- Your objective -
If a line in the data below holds the word "brown", include it in the count. Give only the final number.

- Object correspondence data -
● ● ● ● ●

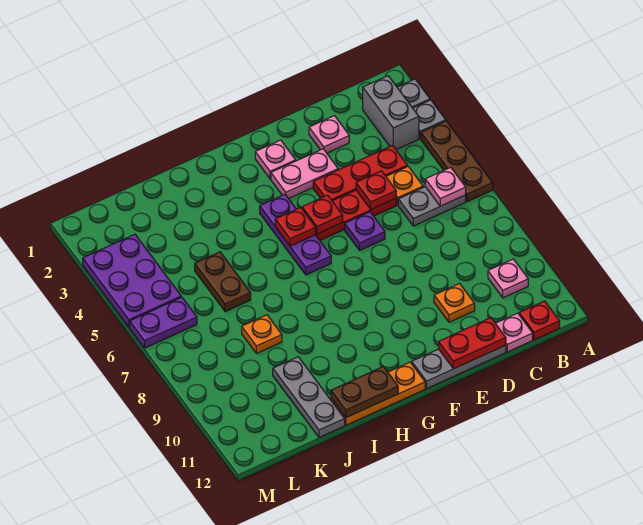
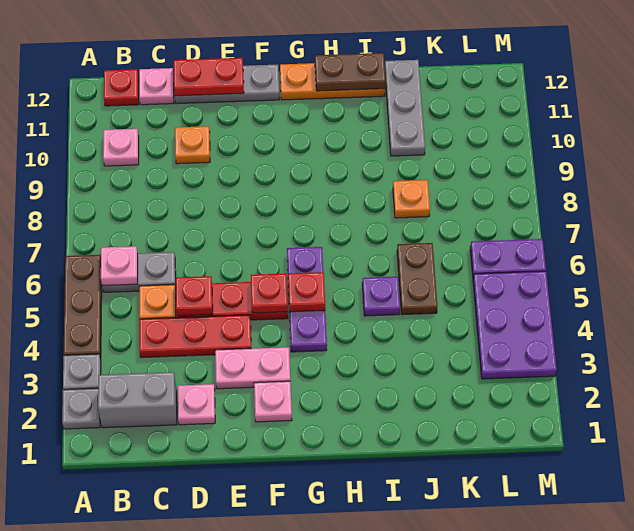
grey brick B2:B3 level 1 -> grey brick B2:C2 level 1
purple plate E6 level 1 -> purple plate I5 level 1

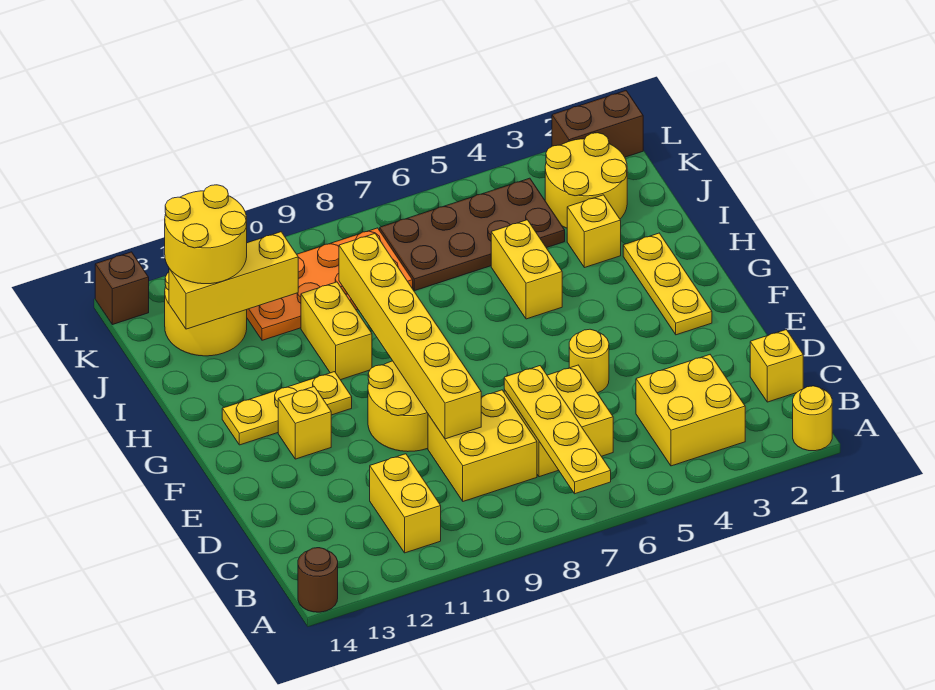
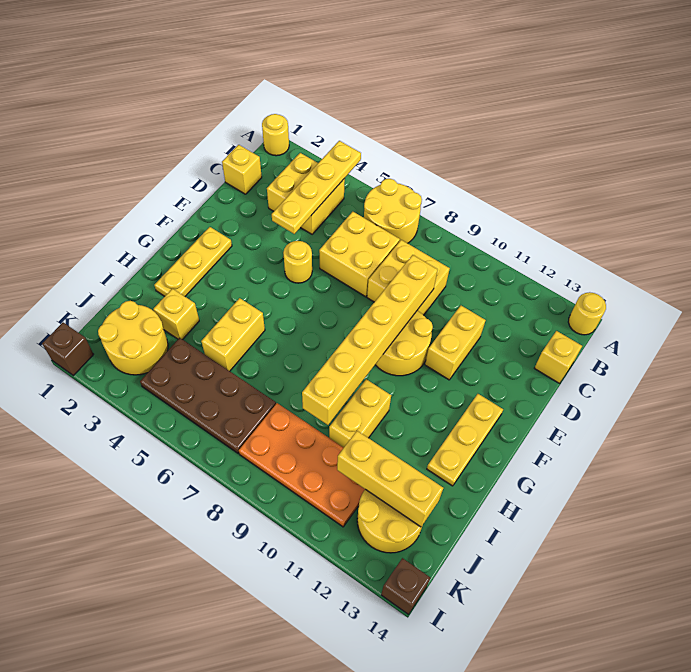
yellow plate A7:D7 level 2 -> yellow plate A4:D4 level 2
brown round brick A14 level 1 -> yellow round brick A14 level 1
yellow brick B11:C11 level 1 -> yellow brick D11:E11 level 1
yellow brick F12 level 1 -> yellow brick C14 level 1
yellow plate G11:G13 level 1 -> yellow plate F13:H13 level 1
yellow round brick J12:K13 level 3 -> yellow round brick A6:B7 level 1
brown brick L1:L2 level 1 -> brown brick L1 level 1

● ● ● ● ●

- Solution to this exercise -
2